__Problem description__: Nothing but the lines from the one containing "C4: 470nF (BUF, VEE) -> 470nF (BUF, SIG)" through the last line of the data below should be returned, each copied exactly.

__________

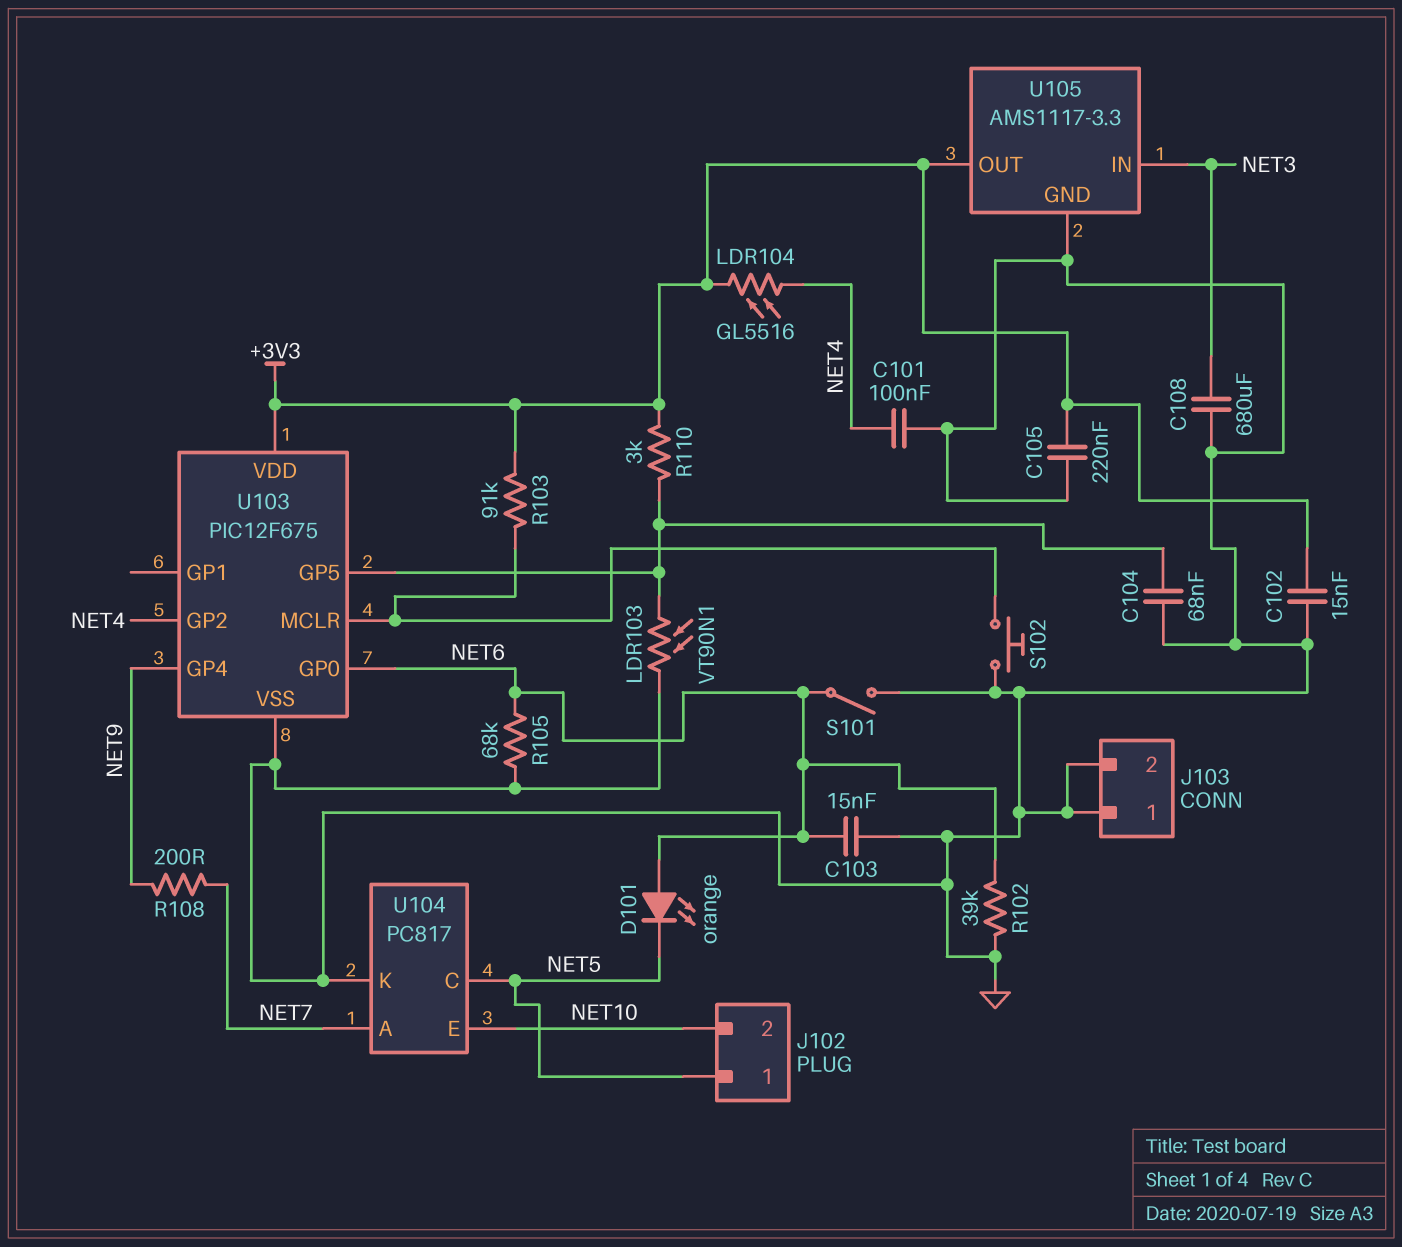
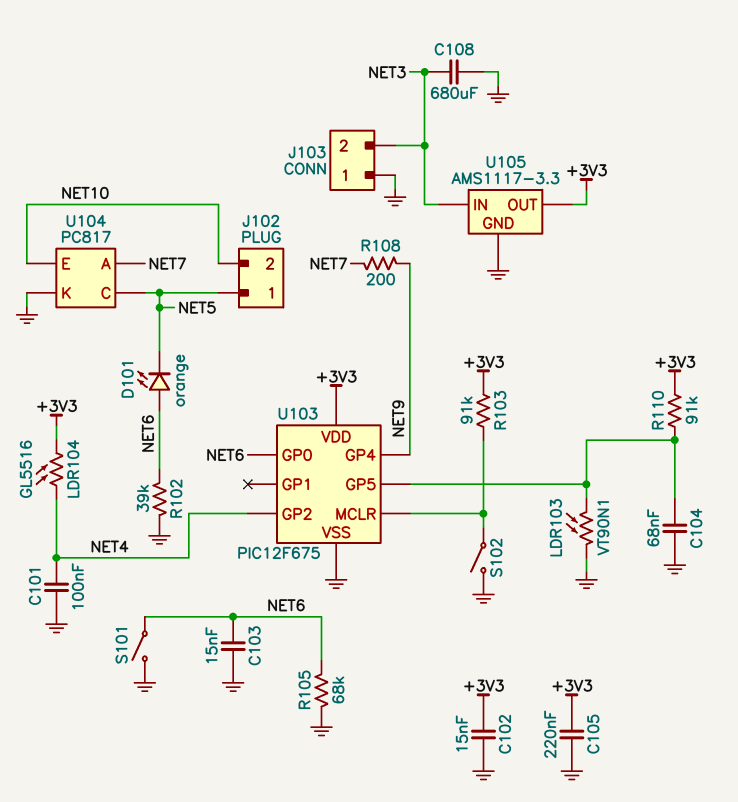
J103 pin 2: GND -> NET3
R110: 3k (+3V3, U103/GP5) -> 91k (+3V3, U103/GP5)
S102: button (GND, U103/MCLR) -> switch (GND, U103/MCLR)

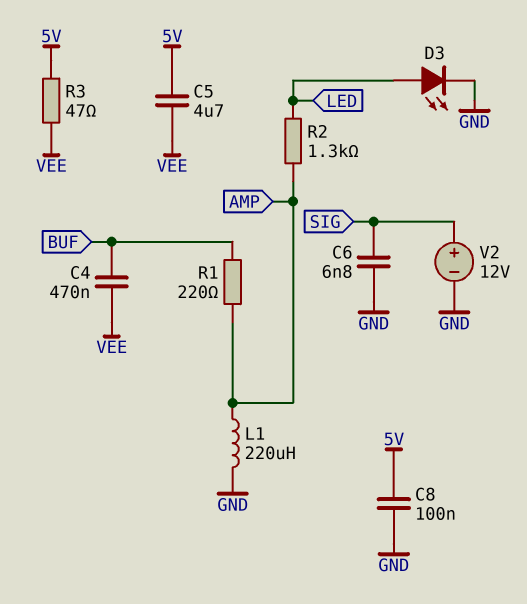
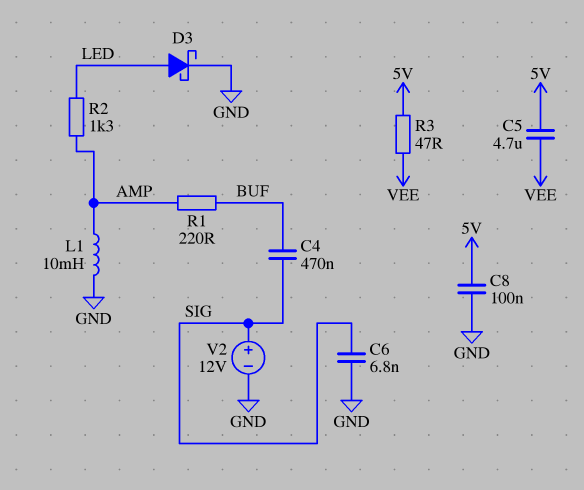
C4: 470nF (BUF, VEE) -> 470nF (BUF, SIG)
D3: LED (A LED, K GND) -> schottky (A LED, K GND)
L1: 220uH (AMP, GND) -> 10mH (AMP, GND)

__________

__Response to the task__:
C4: 470nF (BUF, VEE) -> 470nF (BUF, SIG)
D3: LED (A LED, K GND) -> schottky (A LED, K GND)
L1: 220uH (AMP, GND) -> 10mH (AMP, GND)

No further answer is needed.